§ What to do: In the listing below, find the line containing "camera: 40 degrees right, 5 degrees down" and the line containing "(208, 259) = (386, 268): none -> brown vase". Repeat exactly those two lines and every line between them.

§ Data shown:

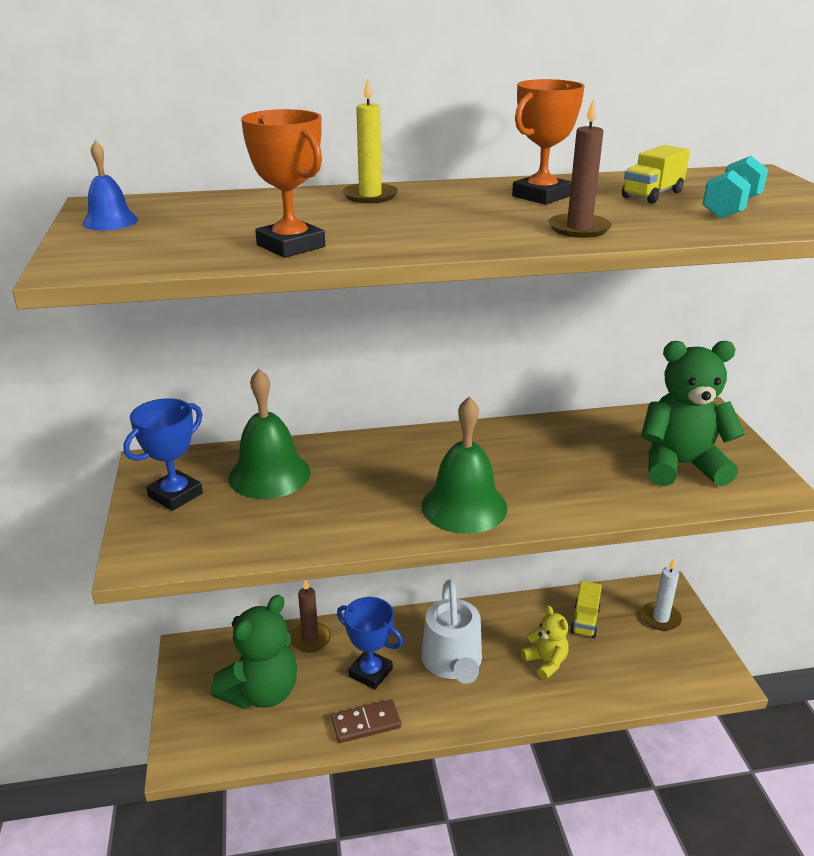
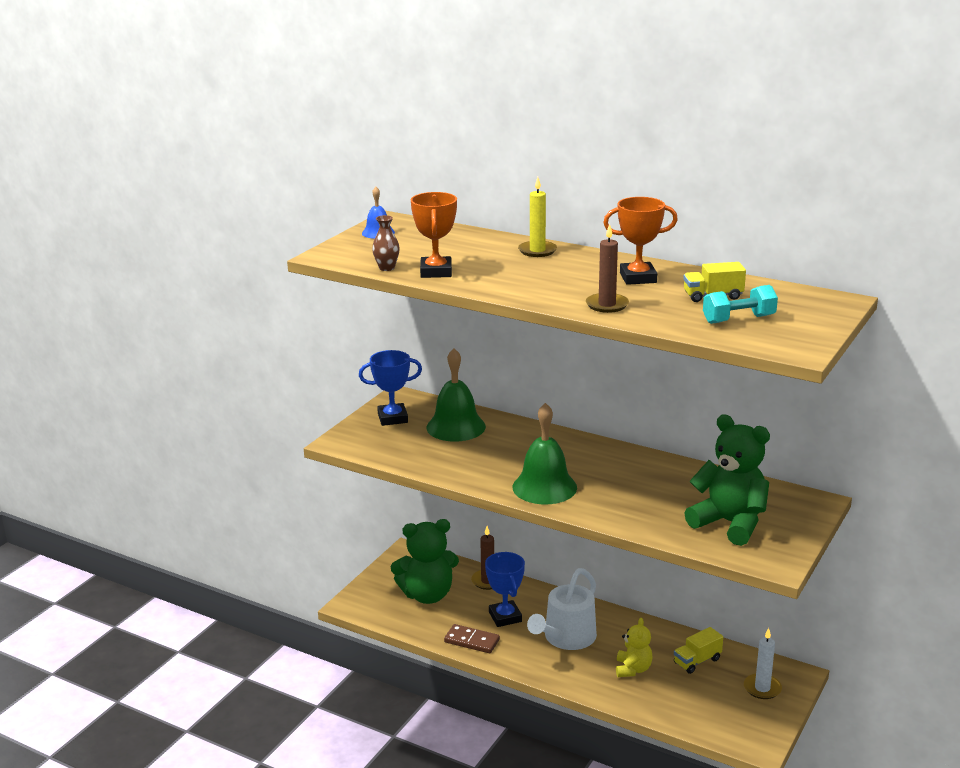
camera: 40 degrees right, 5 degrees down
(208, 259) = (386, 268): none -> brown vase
---
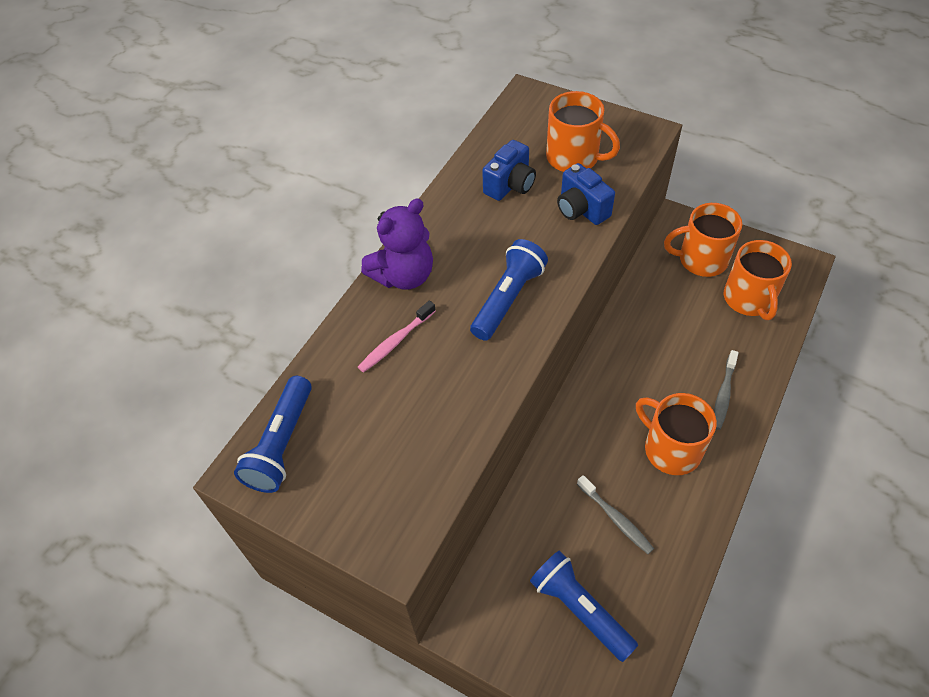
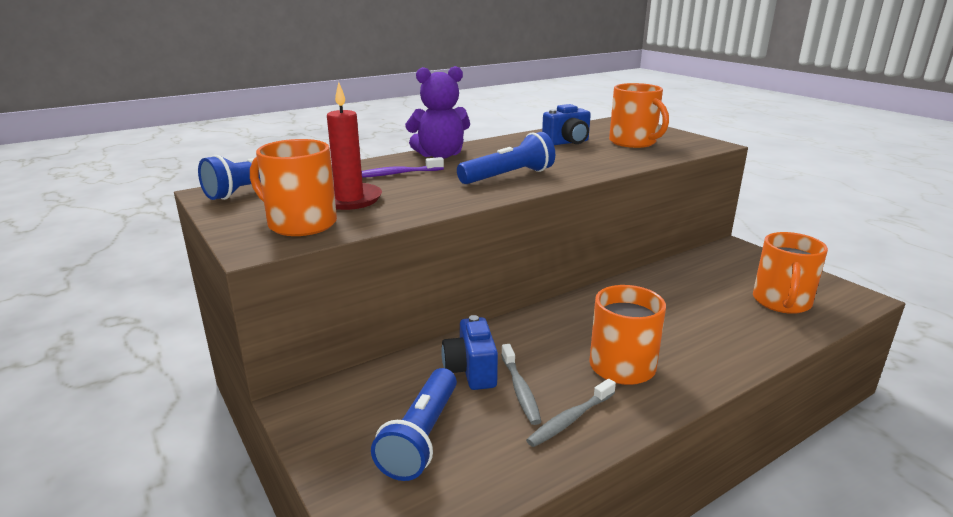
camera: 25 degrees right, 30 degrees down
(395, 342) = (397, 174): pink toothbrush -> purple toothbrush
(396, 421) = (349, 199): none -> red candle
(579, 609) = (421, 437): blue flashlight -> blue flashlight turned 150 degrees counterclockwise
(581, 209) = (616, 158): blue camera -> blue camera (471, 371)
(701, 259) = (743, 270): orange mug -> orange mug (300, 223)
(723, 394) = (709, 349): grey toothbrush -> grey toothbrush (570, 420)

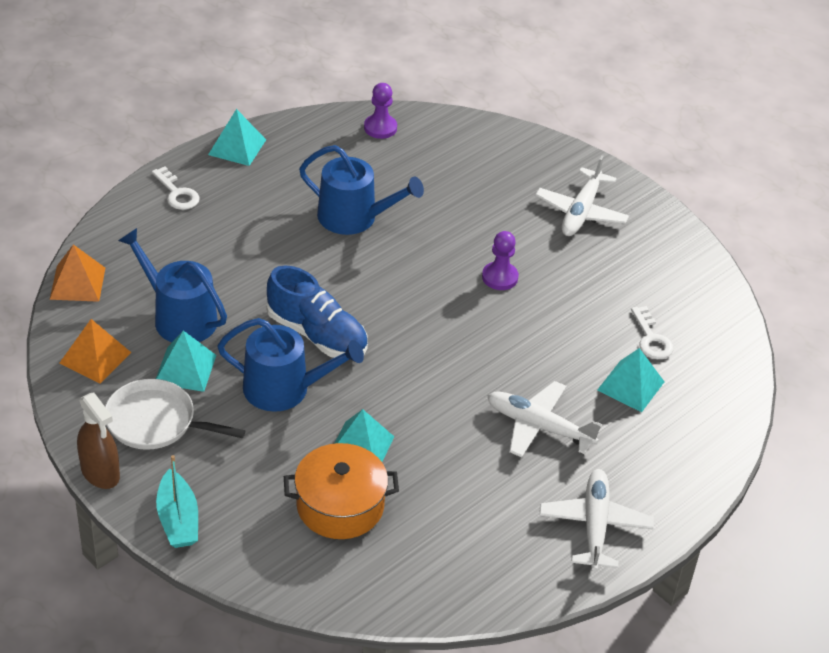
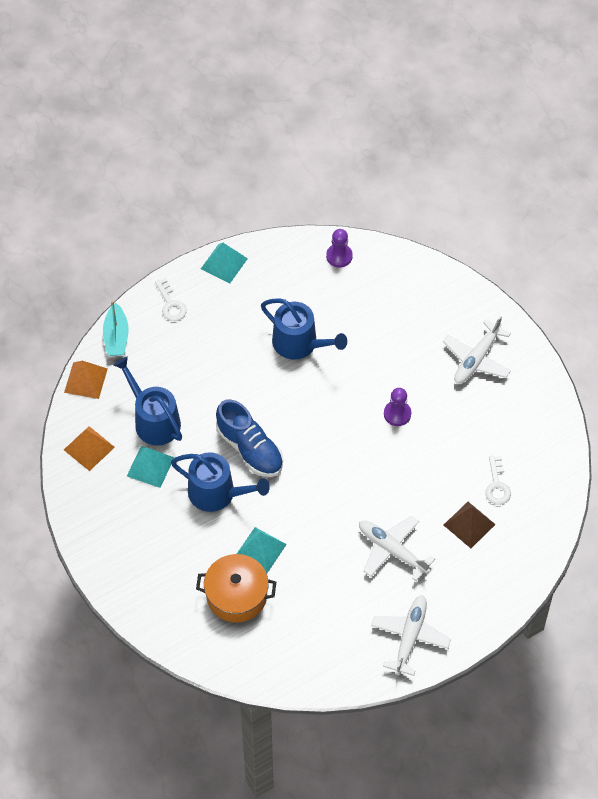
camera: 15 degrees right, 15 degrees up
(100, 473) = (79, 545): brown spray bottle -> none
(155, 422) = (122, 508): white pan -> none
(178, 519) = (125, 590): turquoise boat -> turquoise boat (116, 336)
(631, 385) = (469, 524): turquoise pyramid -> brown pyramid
---
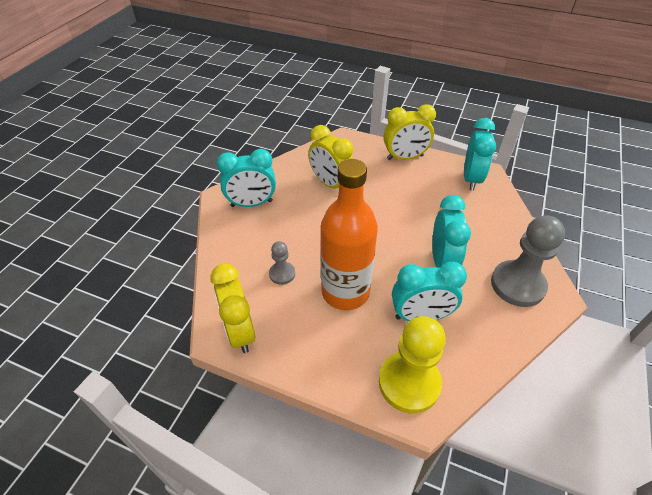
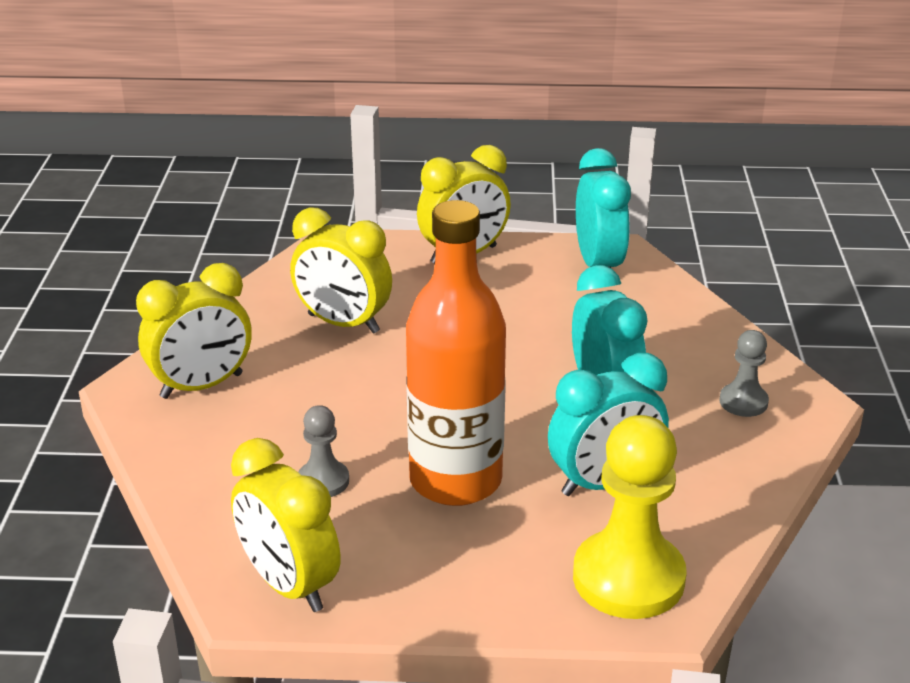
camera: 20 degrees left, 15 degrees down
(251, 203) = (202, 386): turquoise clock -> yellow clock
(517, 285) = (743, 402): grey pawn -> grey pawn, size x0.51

§ Written solution:
camera: 40 degrees right, 5 degrees down
(208, 259) = (386, 268): none -> brown vase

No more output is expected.